_How to complete this task_:
Retype each record exactly; no pictures.

[Records excerpted from a collection]
● ● ●
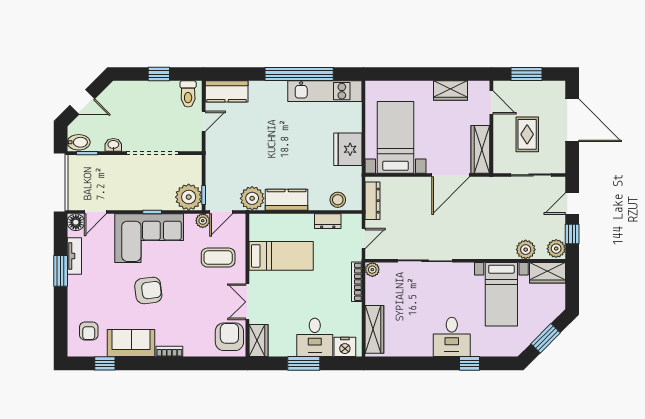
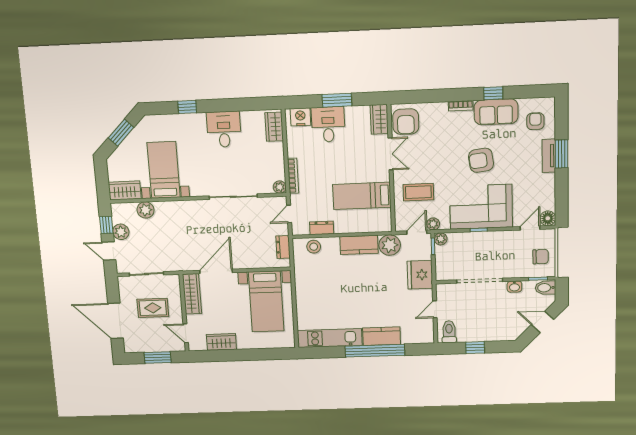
window: (299, 74) -> (375, 351), moved
kitchen counter: (227, 91) -> (382, 336), moved
rug: (527, 134) -> (153, 308), turned 90
fridge: (348, 149) -> (420, 275), moved, turned 180
chair: (84, 179) -> (541, 257), added
plant: (189, 197) -> (441, 239), width x0.53, depth x0.53
dresser: (373, 201) -> (283, 247), width x0.70
door: (572, 204) -> (109, 251), swing flipped
plant: (556, 249) -> (121, 232), moved
tv unit: (74, 256) -> (549, 156), moved
window: (61, 271) -> (562, 154), moved
wardrobe: (374, 329) -> (274, 127), width x0.67
desk: (452, 337) -> (224, 129), moved
window: (105, 363) -> (493, 93), moved

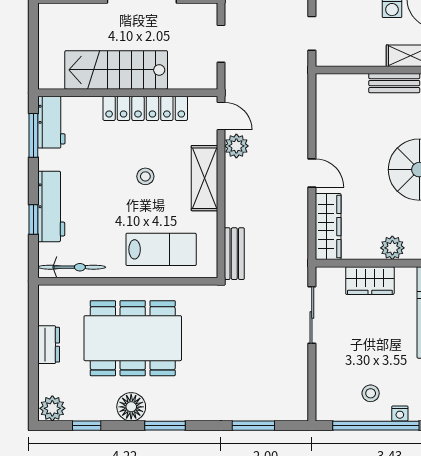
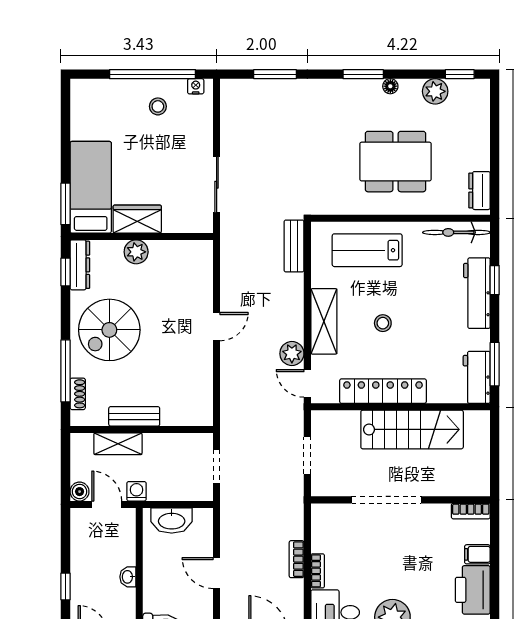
door: (312, 173) -> (217, 327), swing flipped
wardrobe: (328, 227) -> (200, 273), removed
wardrobe: (370, 281) -> (137, 219), moved
dining table: (133, 338) -> (396, 162), width x0.73, depth x0.80
dresser: (49, 345) -> (479, 191), moved
floor lamp: (131, 407) -> (390, 86), width x0.53, depth x0.53
plant: (52, 408) -> (435, 91), moved
nightstand: (400, 413) -> (196, 86), moved
window: (87, 426) -> (460, 74), moved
● ● ●
_Answer_:
window: (299, 74) -> (375, 351), moved
kitchen counter: (227, 91) -> (382, 336), moved
rug: (527, 134) -> (153, 308), turned 90
fridge: (348, 149) -> (420, 275), moved, turned 180
chair: (84, 179) -> (541, 257), added
plant: (189, 197) -> (441, 239), width x0.53, depth x0.53
dresser: (373, 201) -> (283, 247), width x0.70
door: (572, 204) -> (109, 251), swing flipped
plant: (556, 249) -> (121, 232), moved
tv unit: (74, 256) -> (549, 156), moved
window: (61, 271) -> (562, 154), moved
wardrobe: (374, 329) -> (274, 127), width x0.67
desk: (452, 337) -> (224, 129), moved
window: (105, 363) -> (493, 93), moved

door: (312, 173) -> (217, 327), swing flipped
wardrobe: (328, 227) -> (200, 273), removed
wardrobe: (370, 281) -> (137, 219), moved
dining table: (133, 338) -> (396, 162), width x0.73, depth x0.80
dresser: (49, 345) -> (479, 191), moved
floor lamp: (131, 407) -> (390, 86), width x0.53, depth x0.53
plant: (52, 408) -> (435, 91), moved
nightstand: (400, 413) -> (196, 86), moved
window: (87, 426) -> (460, 74), moved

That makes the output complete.